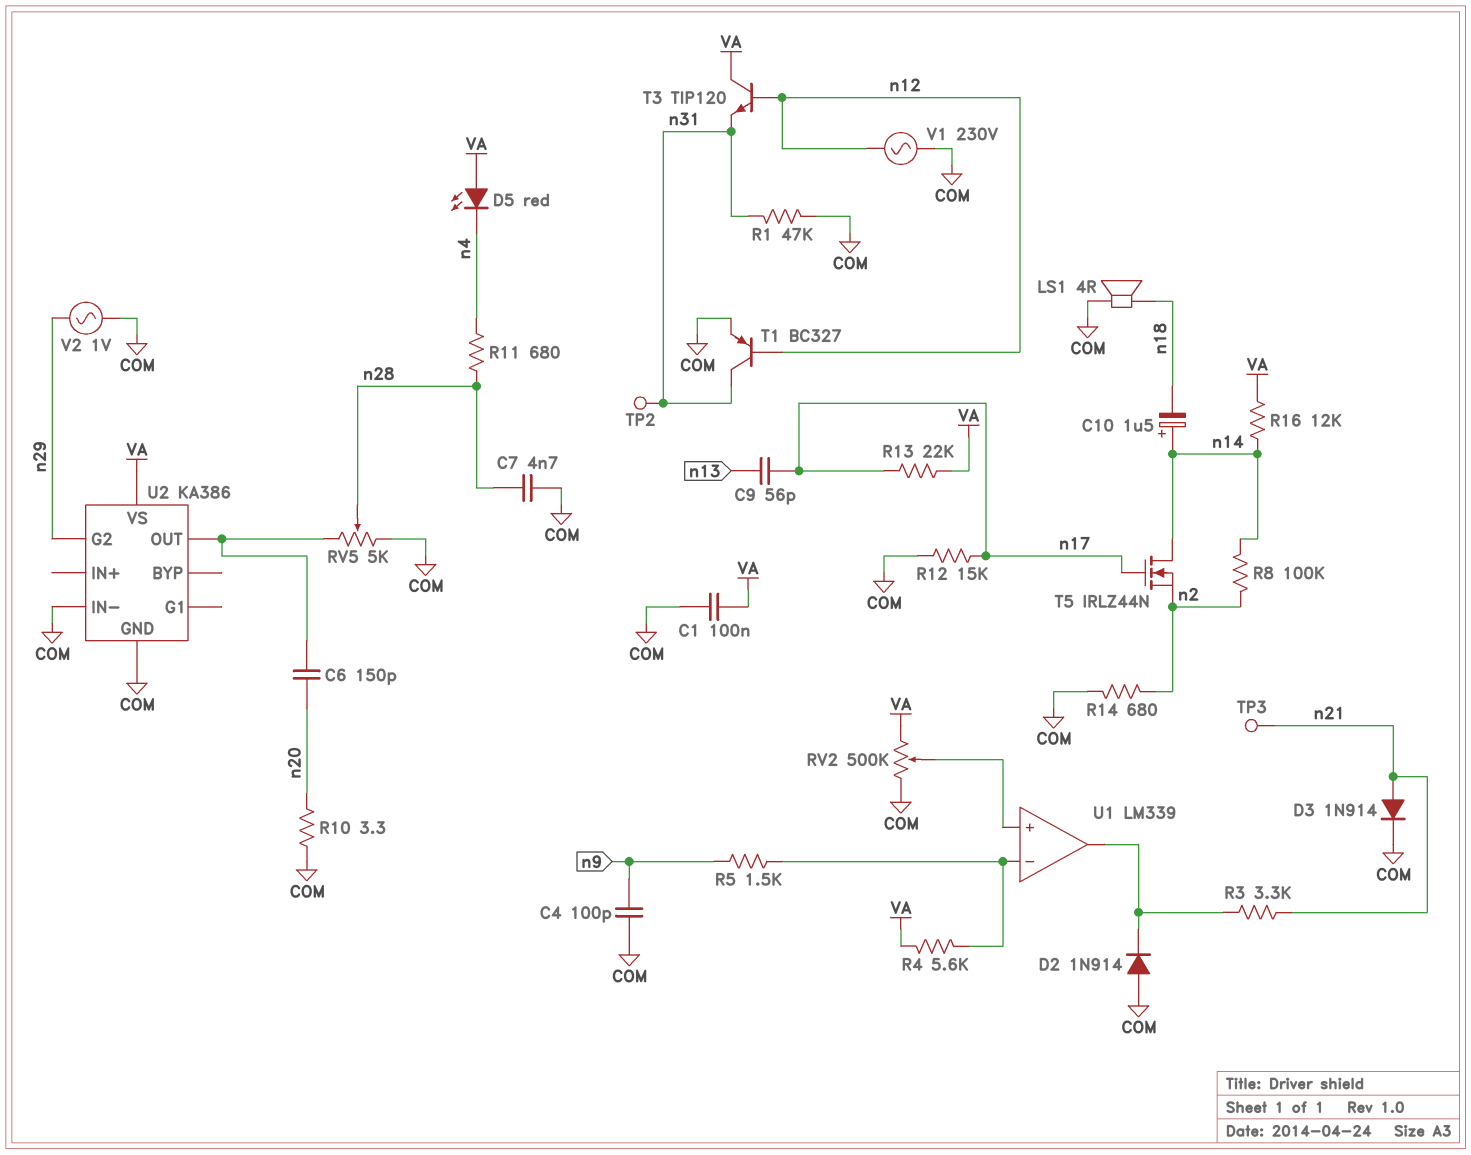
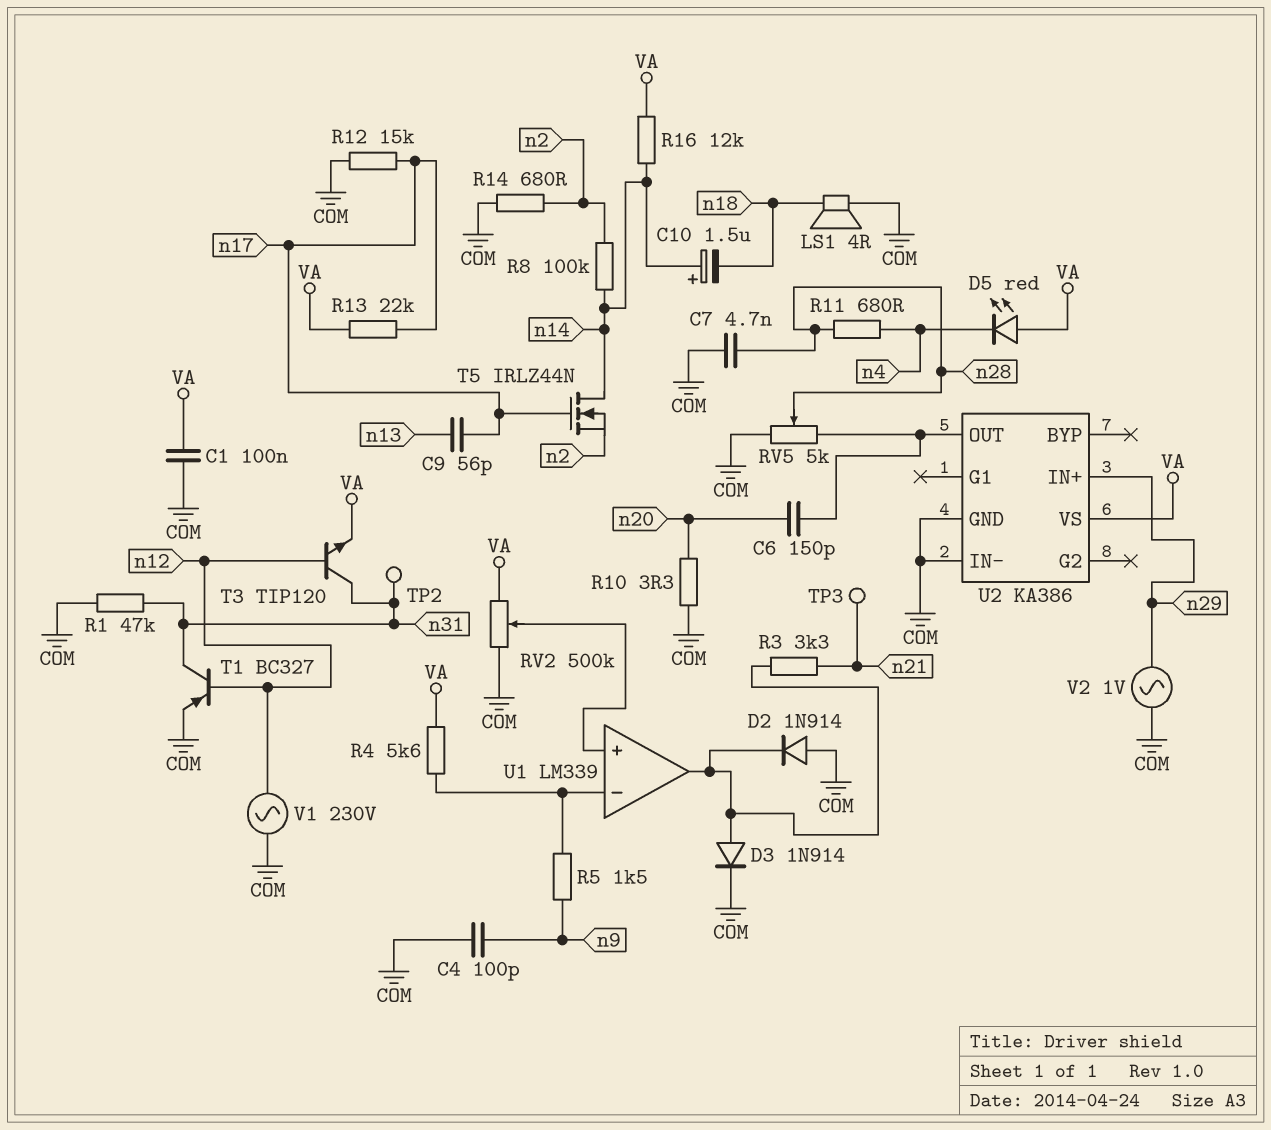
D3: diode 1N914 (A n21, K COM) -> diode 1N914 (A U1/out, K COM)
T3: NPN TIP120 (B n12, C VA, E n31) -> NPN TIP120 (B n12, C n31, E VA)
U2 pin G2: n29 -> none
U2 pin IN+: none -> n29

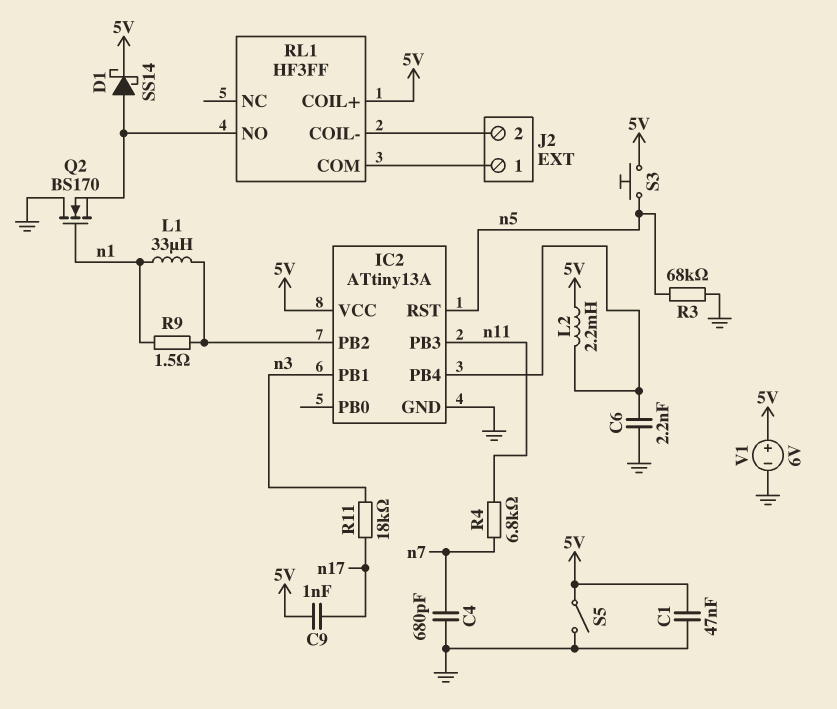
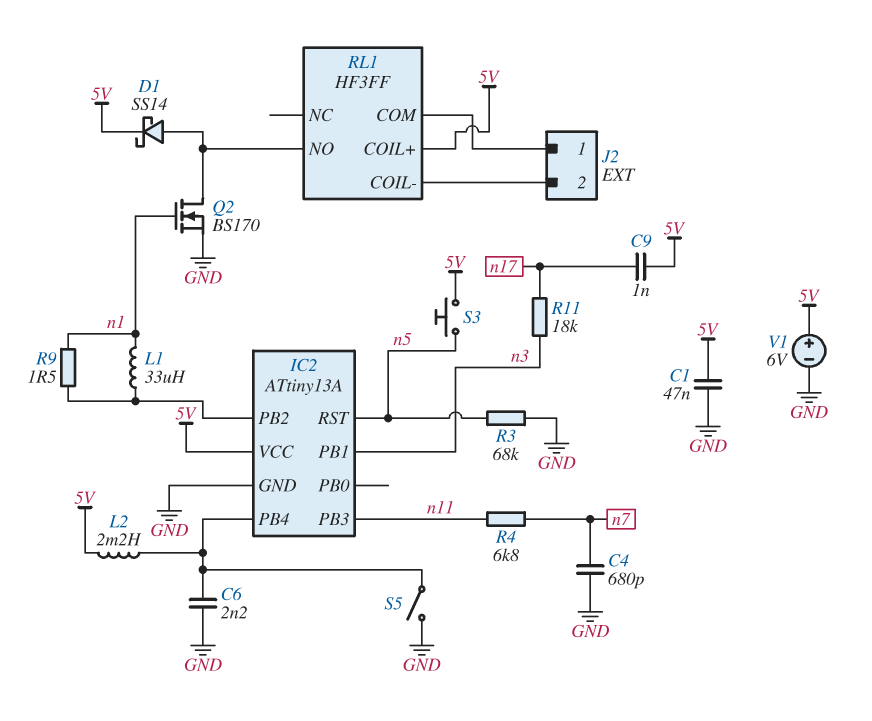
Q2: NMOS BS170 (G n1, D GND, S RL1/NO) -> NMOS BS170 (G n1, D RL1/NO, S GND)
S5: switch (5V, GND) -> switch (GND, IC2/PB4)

━━━━

Copy out every line of the material above exactly, skipping the pictures.

D3: diode 1N914 (A n21, K COM) -> diode 1N914 (A U1/out, K COM)
T3: NPN TIP120 (B n12, C VA, E n31) -> NPN TIP120 (B n12, C n31, E VA)
U2 pin G2: n29 -> none
U2 pin IN+: none -> n29

Q2: NMOS BS170 (G n1, D GND, S RL1/NO) -> NMOS BS170 (G n1, D RL1/NO, S GND)
S5: switch (5V, GND) -> switch (GND, IC2/PB4)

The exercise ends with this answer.